* [Problem to solve]: Going through the entries, how many lines include the string "SCALE"? Answer only with the number.

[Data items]
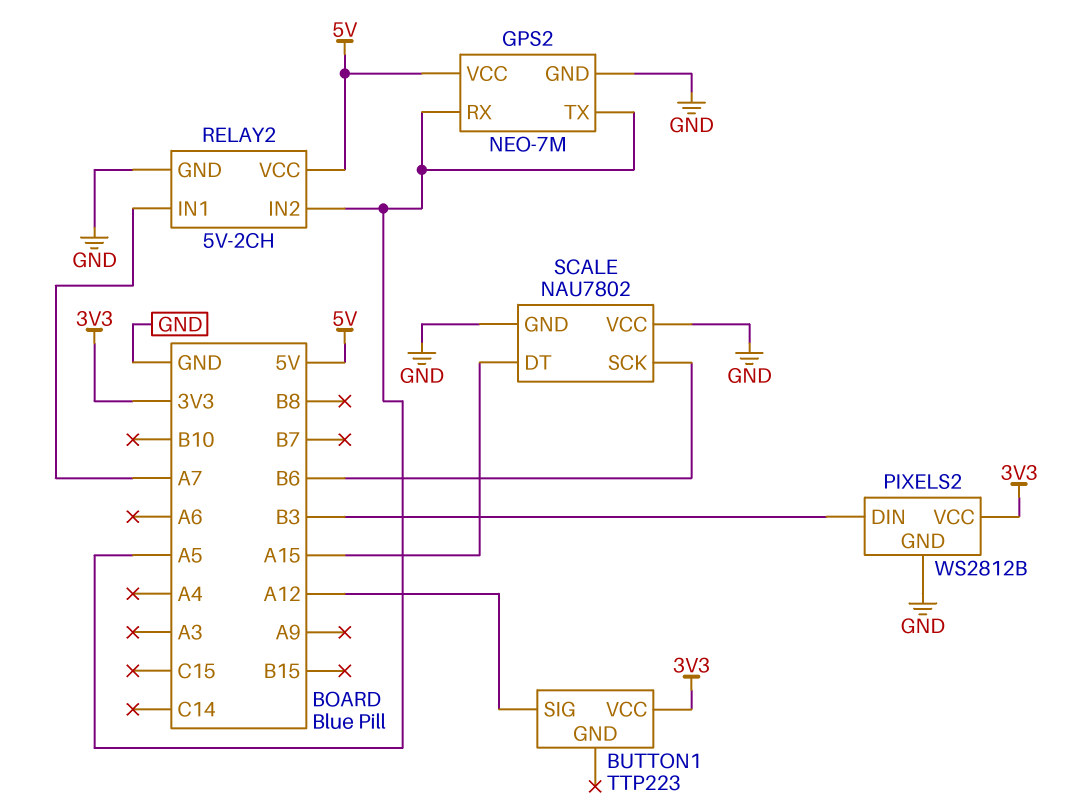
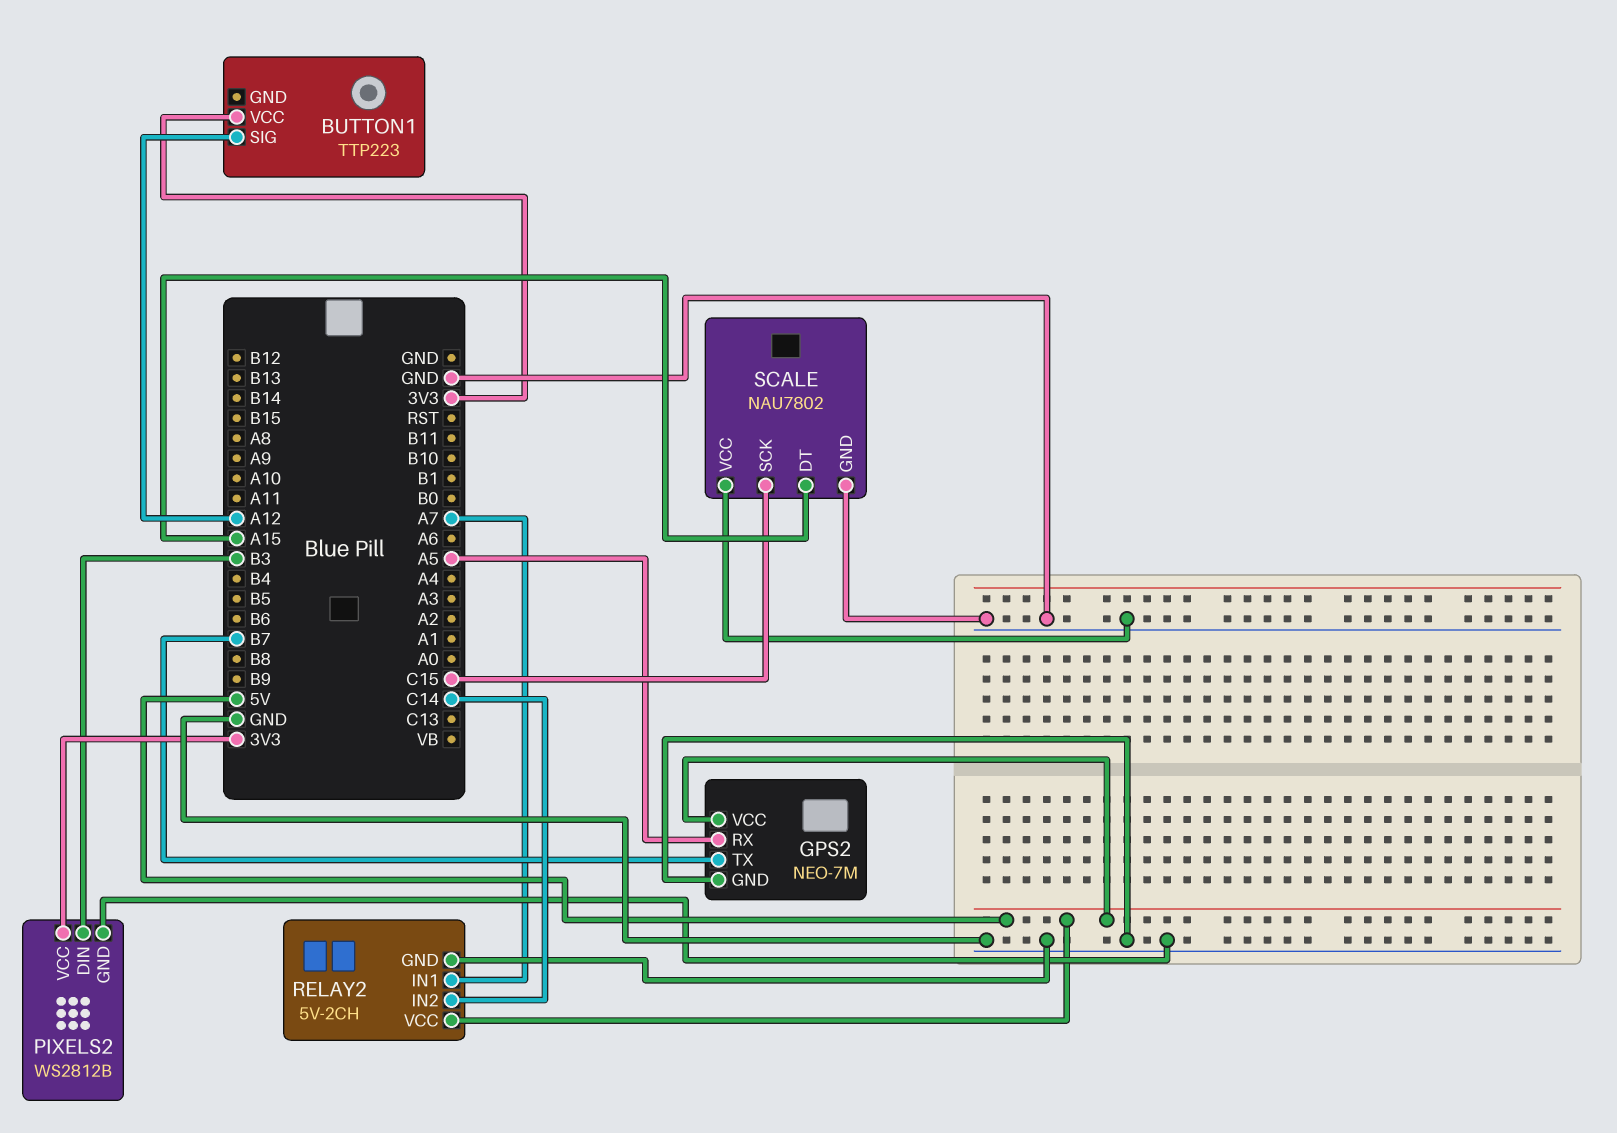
GPS2 pin TX: A5 -> B7
RELAY2 pin IN2: A5 -> C14
SCALE pin SCK: B6 -> C15

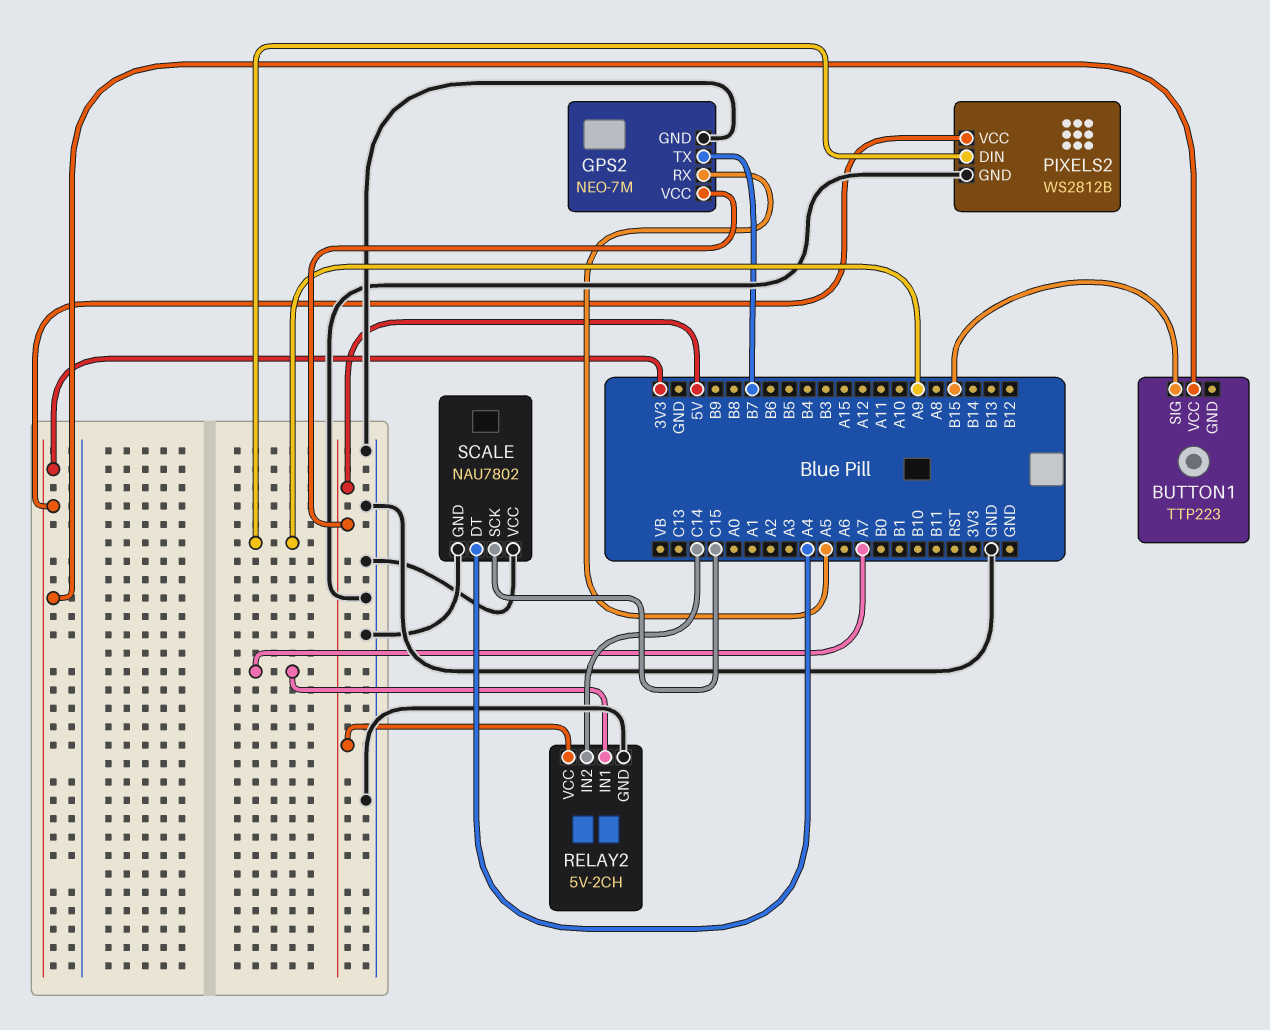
BUTTON1 pin SIG: A12 -> B15
PIXELS2 pin DIN: B3 -> A9
SCALE pin DT: A15 -> A4

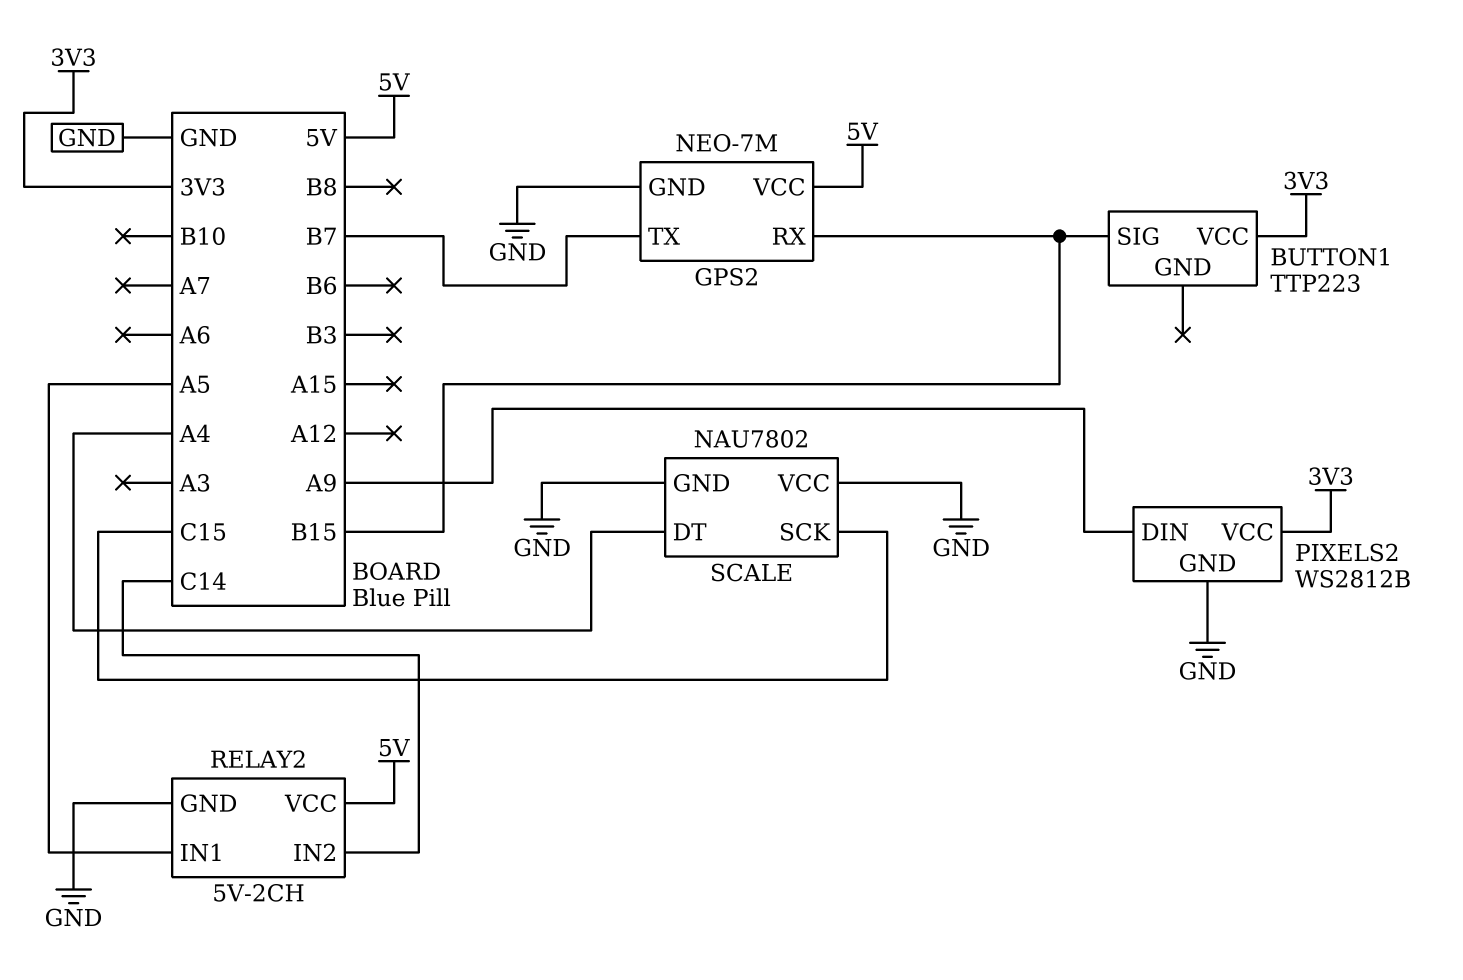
GPS2 pin RX: A5 -> B15
RELAY2 pin IN1: A7 -> A5

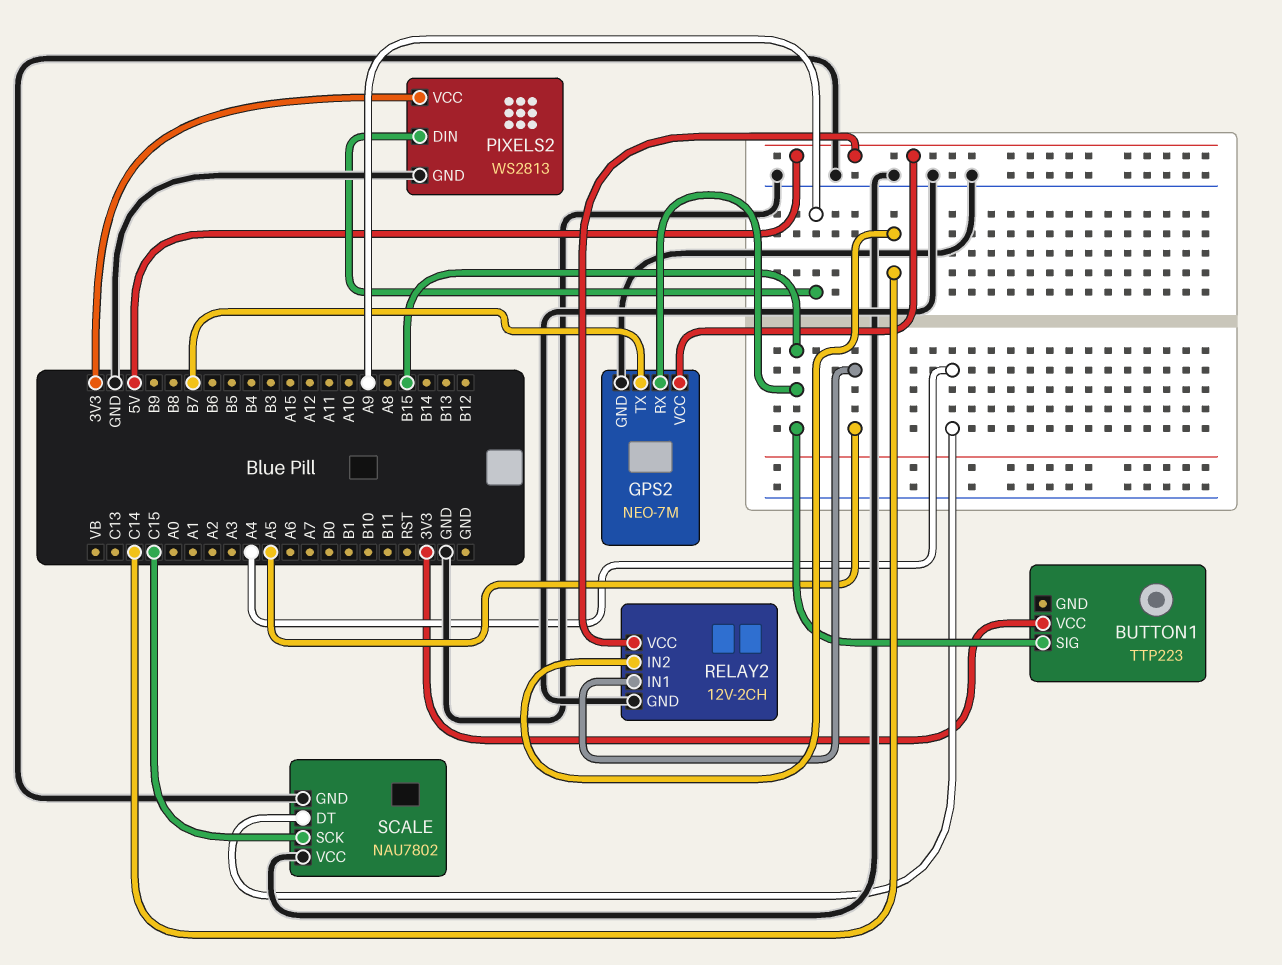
PIXELS2: WS2812B -> WS2813
RELAY2: 5V-2CH -> 12V-2CH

* [Output of the task]: 2